BEGIN Data extract
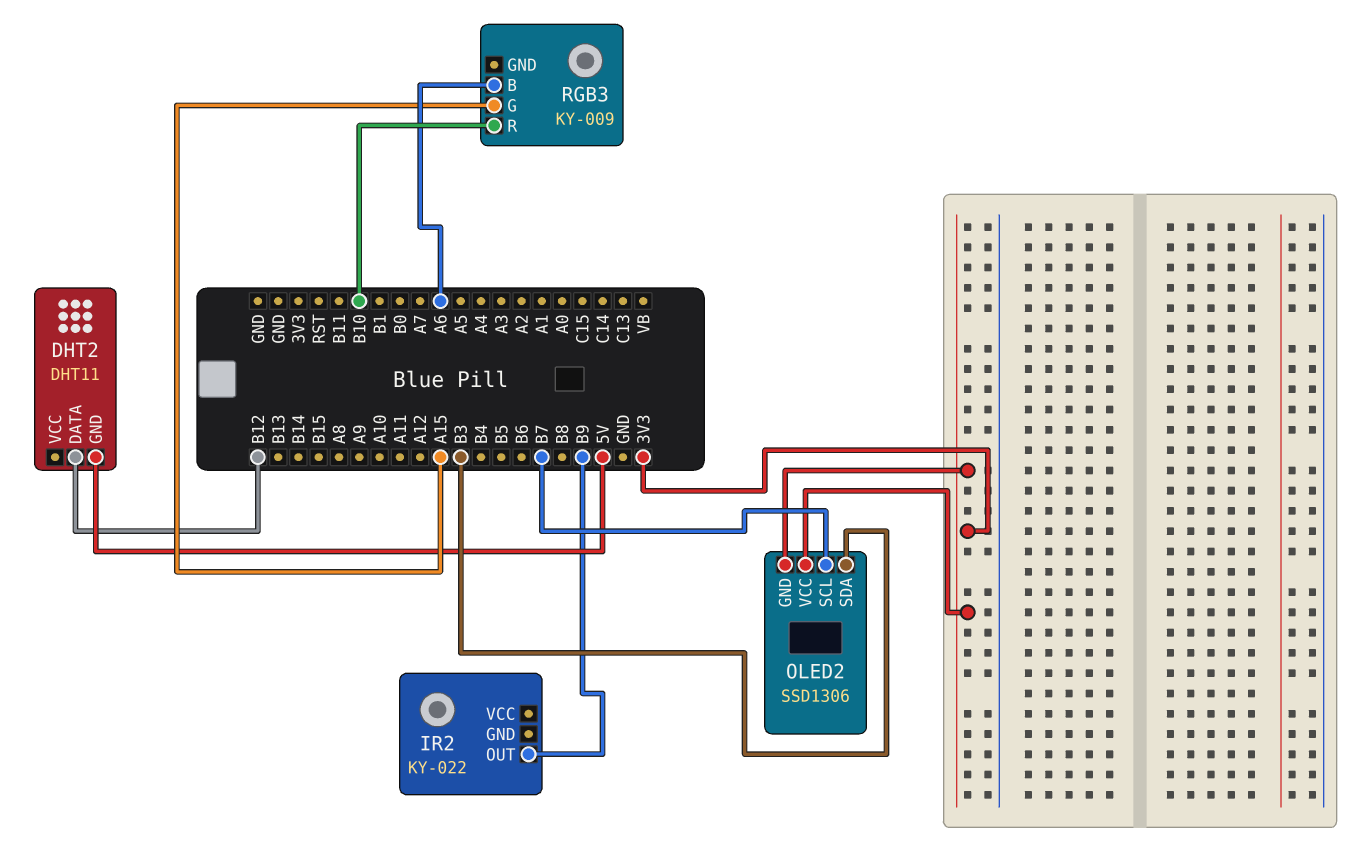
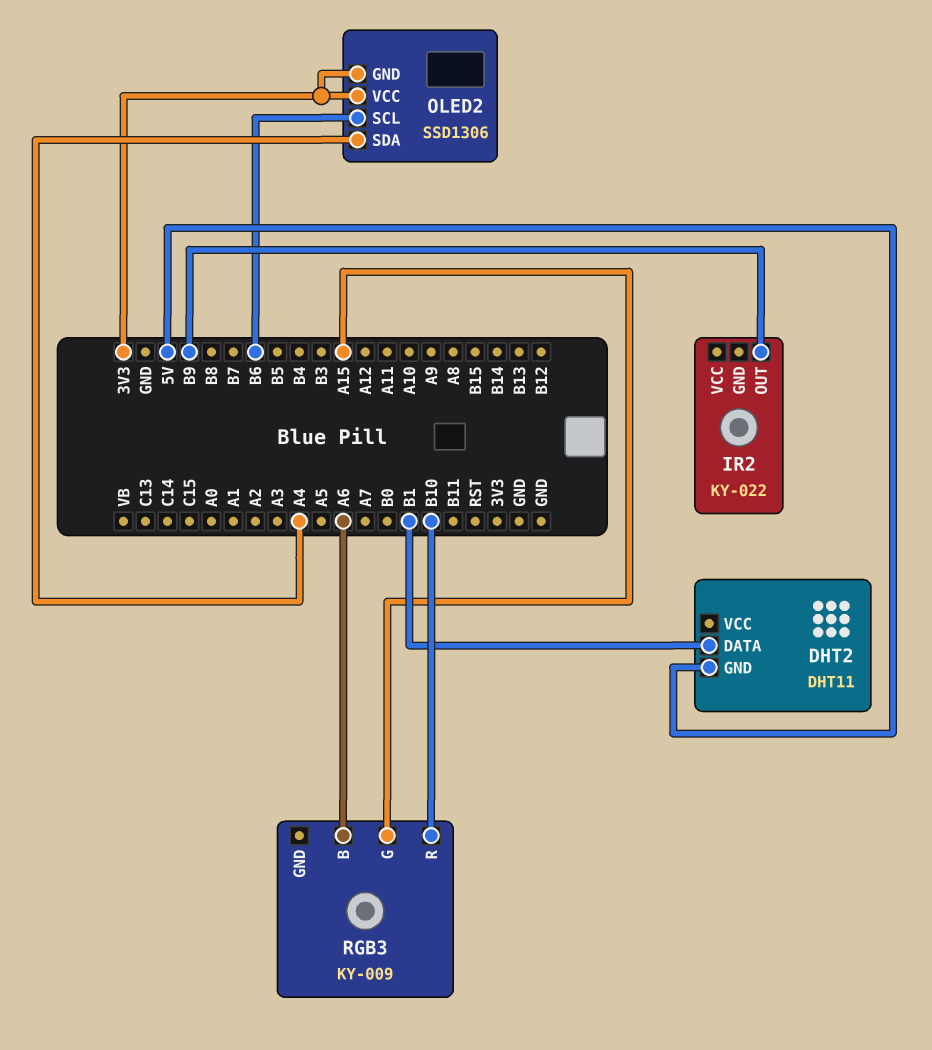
DHT2 pin DATA: B12 -> B1
OLED2 pin SCL: B7 -> B6
OLED2 pin SDA: B3 -> A4

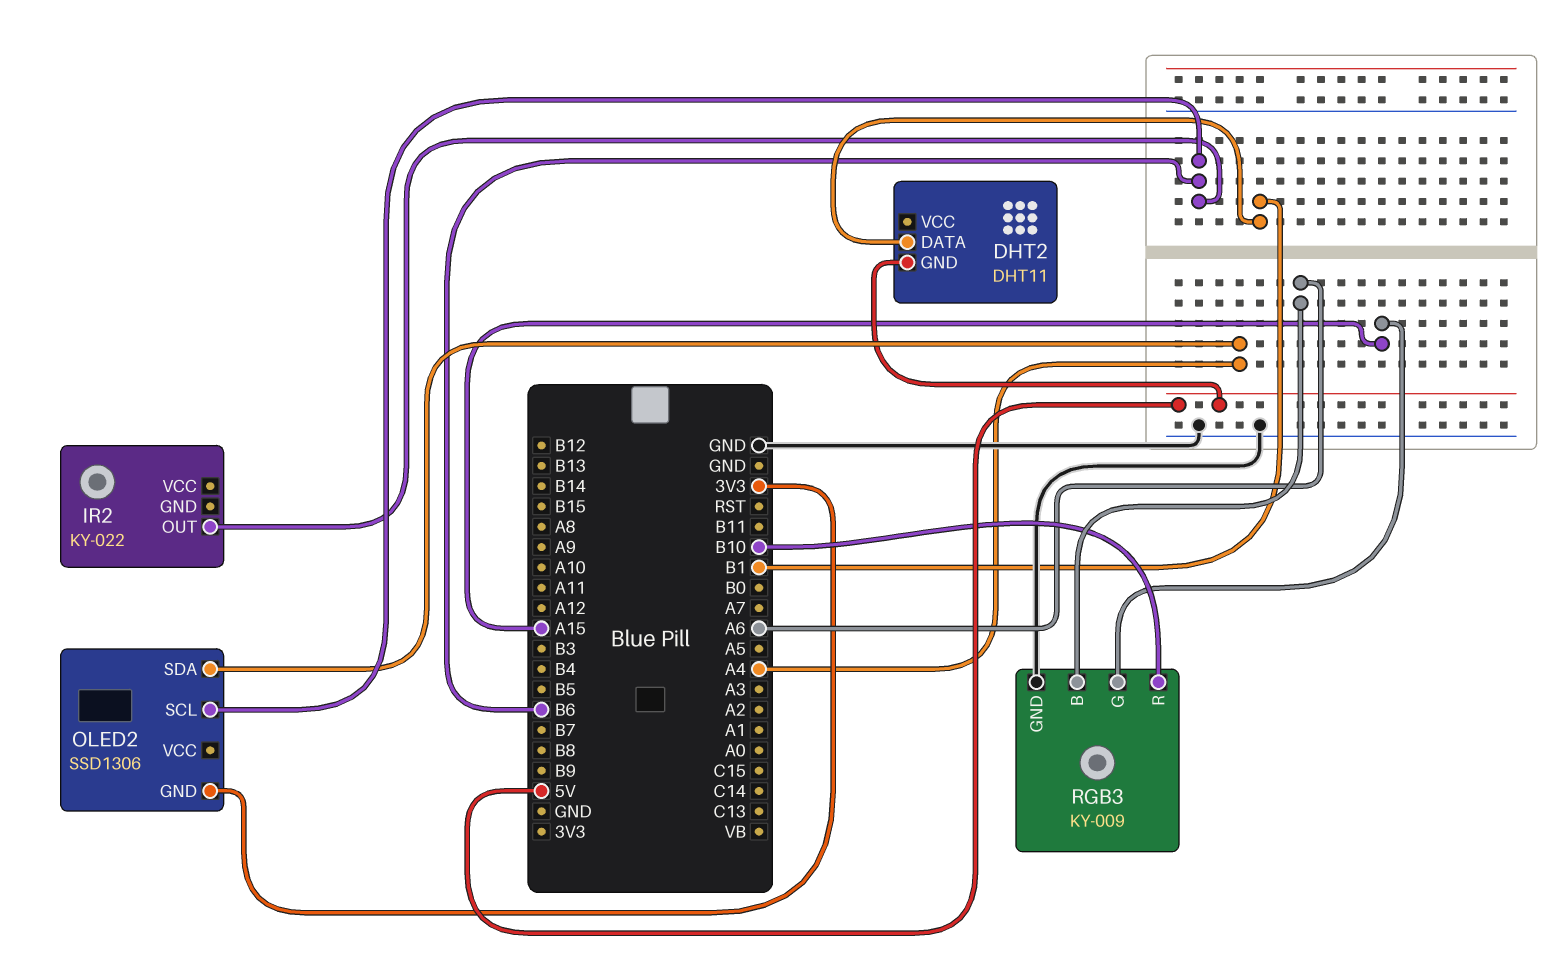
IR2 pin OUT: B9 -> B6
OLED2 pin VCC: 3V3 -> none
RGB3 pin GND: none -> GND

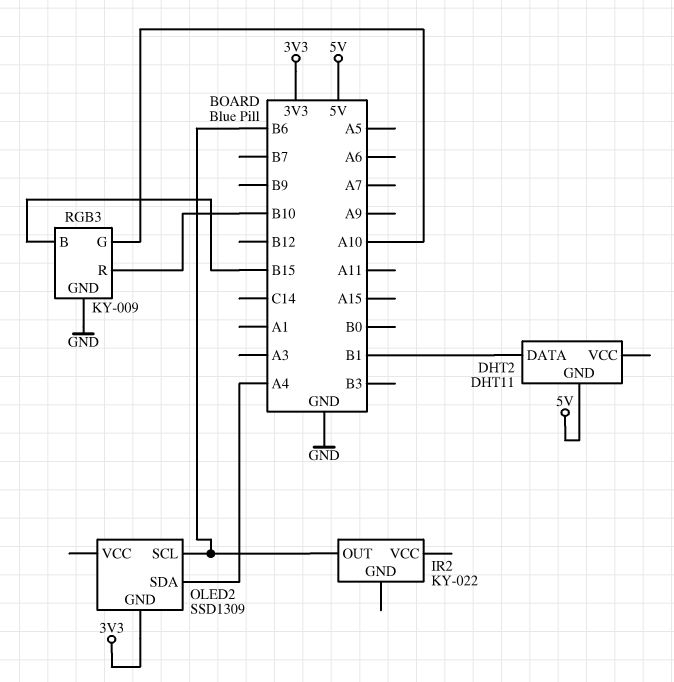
OLED2: SSD1306 -> SSD1309
RGB3 pin B: A6 -> B15
RGB3 pin G: A15 -> A10

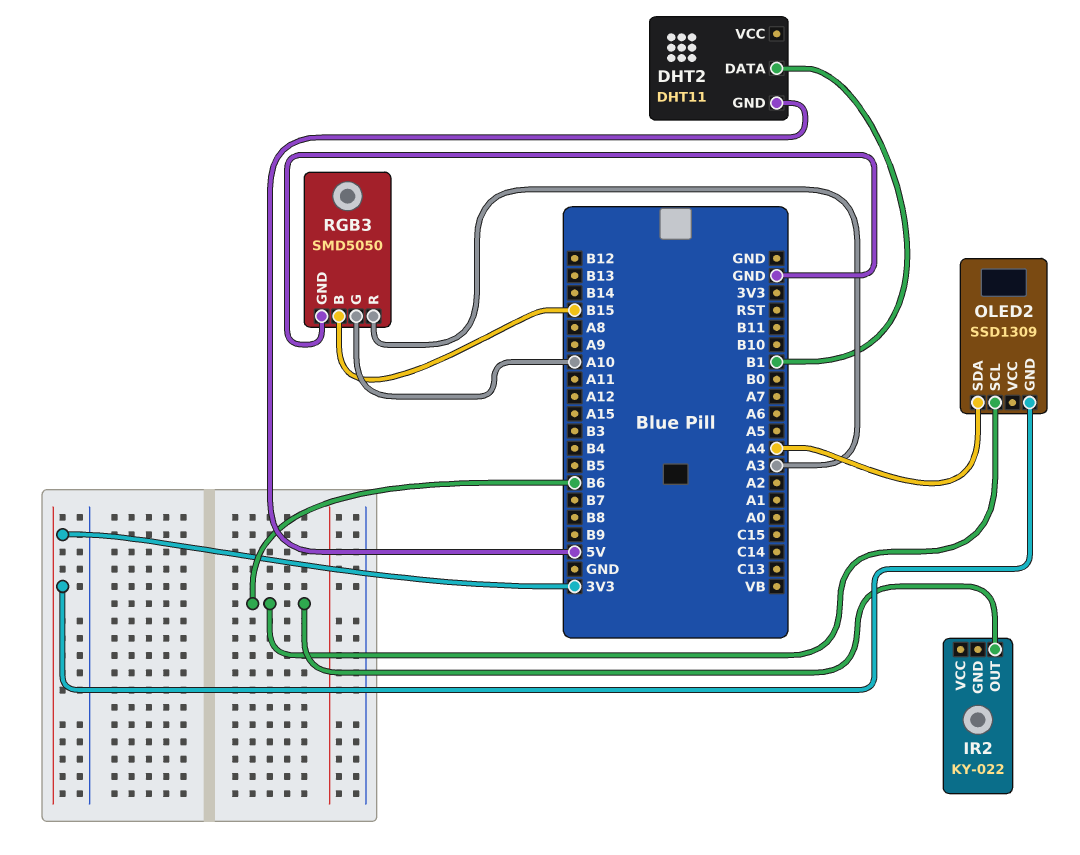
RGB3: KY-009 -> SMD5050
RGB3 pin R: B10 -> A3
END Data extract
> **Task goal**
The string "none" may appear in the lines of the records above. State how many lines contain it, with no other words.

> **Solved problem**
2